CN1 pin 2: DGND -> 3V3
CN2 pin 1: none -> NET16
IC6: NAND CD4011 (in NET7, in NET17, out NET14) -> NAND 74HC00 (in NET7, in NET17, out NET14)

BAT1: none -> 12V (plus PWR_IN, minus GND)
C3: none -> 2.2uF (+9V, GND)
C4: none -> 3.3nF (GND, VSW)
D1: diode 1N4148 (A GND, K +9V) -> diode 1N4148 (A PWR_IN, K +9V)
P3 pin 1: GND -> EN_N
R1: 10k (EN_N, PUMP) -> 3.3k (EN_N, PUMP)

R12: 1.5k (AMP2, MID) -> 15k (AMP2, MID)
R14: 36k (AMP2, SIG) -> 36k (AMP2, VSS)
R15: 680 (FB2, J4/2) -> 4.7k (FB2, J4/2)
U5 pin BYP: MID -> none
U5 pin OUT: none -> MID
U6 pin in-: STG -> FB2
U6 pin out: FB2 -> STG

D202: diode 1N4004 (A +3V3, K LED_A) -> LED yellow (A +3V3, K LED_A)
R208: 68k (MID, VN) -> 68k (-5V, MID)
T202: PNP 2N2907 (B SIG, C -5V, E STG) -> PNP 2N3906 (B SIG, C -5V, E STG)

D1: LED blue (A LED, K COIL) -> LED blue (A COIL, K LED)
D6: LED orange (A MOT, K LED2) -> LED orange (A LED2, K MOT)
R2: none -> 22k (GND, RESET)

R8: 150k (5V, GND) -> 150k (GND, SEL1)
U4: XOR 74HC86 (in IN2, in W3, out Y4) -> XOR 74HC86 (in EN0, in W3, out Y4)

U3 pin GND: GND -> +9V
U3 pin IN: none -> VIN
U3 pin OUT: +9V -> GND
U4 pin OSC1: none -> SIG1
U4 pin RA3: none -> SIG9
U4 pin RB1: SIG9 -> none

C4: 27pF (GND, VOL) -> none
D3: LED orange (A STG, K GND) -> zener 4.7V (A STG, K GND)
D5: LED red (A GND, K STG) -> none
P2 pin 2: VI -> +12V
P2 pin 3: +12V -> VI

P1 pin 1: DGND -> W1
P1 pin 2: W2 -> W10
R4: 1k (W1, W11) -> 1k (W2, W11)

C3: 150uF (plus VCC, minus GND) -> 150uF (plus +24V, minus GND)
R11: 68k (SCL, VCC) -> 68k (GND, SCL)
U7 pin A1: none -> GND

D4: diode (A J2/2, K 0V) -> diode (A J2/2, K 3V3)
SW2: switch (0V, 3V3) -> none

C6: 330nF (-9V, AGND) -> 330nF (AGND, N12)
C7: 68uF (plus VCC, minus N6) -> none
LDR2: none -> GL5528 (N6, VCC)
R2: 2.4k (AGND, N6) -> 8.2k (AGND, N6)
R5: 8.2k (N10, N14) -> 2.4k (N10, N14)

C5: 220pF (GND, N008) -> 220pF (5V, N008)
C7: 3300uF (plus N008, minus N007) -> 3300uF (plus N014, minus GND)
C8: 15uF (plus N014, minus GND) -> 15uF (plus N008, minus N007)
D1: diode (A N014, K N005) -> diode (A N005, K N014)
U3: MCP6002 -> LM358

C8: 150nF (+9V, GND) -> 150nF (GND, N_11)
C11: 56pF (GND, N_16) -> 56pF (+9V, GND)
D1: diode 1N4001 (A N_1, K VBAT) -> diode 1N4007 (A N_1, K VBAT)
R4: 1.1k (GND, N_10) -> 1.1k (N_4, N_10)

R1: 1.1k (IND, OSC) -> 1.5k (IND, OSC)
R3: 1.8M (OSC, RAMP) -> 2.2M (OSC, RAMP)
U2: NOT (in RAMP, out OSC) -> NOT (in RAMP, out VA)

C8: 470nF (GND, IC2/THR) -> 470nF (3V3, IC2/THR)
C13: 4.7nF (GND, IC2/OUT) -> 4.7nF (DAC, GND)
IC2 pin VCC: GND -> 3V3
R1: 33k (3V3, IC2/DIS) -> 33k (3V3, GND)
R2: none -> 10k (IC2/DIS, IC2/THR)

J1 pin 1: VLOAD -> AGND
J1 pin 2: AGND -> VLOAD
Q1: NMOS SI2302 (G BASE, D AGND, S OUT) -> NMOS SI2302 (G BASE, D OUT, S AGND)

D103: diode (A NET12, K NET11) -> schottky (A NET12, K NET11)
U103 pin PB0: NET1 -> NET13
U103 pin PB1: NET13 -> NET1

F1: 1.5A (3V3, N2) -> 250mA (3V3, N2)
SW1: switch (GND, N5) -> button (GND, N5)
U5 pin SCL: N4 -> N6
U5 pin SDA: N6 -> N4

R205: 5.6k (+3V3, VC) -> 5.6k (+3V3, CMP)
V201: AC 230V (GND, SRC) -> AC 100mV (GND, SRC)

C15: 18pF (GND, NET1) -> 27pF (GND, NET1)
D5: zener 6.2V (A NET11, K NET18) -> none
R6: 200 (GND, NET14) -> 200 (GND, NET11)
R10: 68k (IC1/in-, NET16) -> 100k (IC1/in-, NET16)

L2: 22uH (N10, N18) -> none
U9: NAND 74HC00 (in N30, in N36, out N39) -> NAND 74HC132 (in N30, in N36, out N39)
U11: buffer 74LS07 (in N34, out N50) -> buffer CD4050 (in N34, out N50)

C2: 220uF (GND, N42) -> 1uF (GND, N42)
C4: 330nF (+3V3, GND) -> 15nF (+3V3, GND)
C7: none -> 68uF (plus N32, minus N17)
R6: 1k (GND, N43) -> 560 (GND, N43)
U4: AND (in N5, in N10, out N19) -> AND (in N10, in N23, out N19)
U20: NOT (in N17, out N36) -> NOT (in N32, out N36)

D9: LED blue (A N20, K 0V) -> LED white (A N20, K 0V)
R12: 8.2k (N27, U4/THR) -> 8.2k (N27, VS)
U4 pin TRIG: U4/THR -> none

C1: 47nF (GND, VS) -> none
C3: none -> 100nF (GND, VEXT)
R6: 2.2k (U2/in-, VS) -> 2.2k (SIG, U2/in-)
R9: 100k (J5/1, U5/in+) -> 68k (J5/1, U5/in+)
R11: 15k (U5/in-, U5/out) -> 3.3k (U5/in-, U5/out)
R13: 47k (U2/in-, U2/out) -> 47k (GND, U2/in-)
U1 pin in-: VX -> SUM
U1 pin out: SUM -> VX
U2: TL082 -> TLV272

**Exercise description:** If a line in the records above holds the string "zener", copy it.

**Answer to this problem:**
D3: LED orange (A STG, K GND) -> zener 4.7V (A STG, K GND)
D5: zener 6.2V (A NET11, K NET18) -> none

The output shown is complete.